_ASSIGNMENT_: Send back the line that contains "grey glasses: 3 -> 2" and all lines following it through the end of the data below, exactly, omitting pictures.

Collected data entries
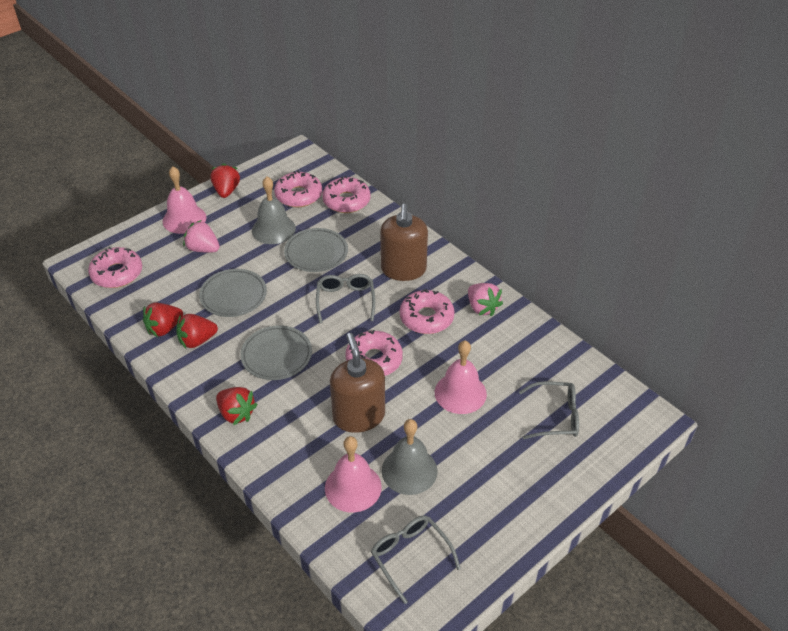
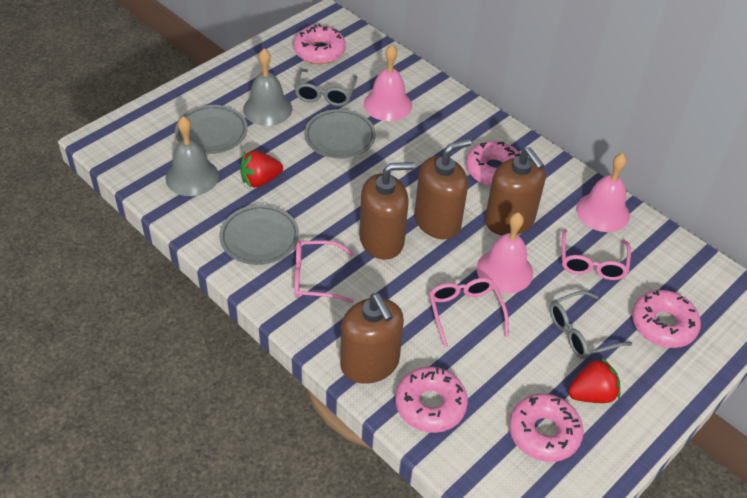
brown soap dispenser: 2 -> 4
grey glasses: 3 -> 2
pink glasses: 0 -> 3
pink strawberry: 2 -> 0
red strawberry: 4 -> 2

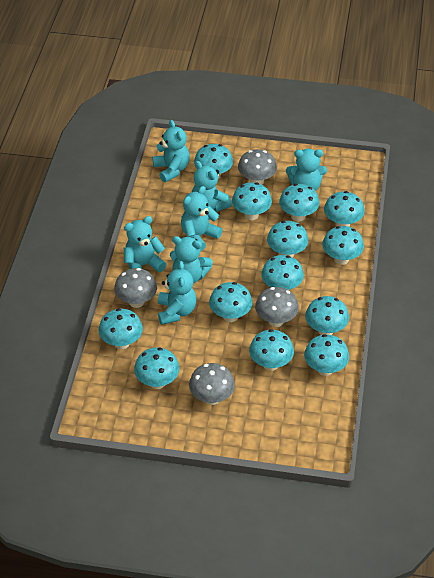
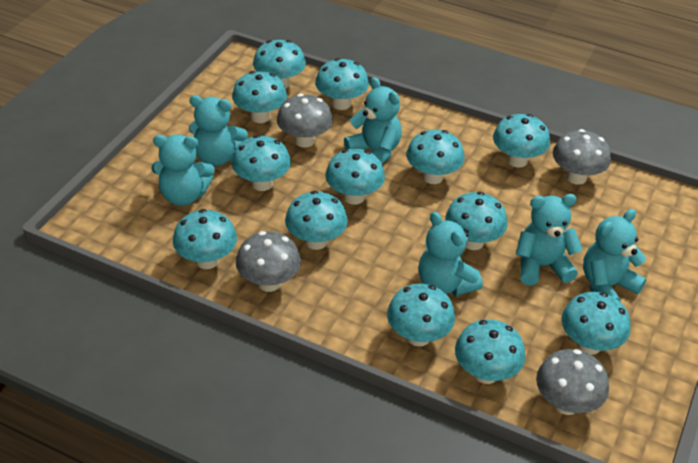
turquoise teddy bear: 7 -> 6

_YOUR SOLUTION_:
grey glasses: 3 -> 2
pink glasses: 0 -> 3
pink strawberry: 2 -> 0
red strawberry: 4 -> 2

turquoise teddy bear: 7 -> 6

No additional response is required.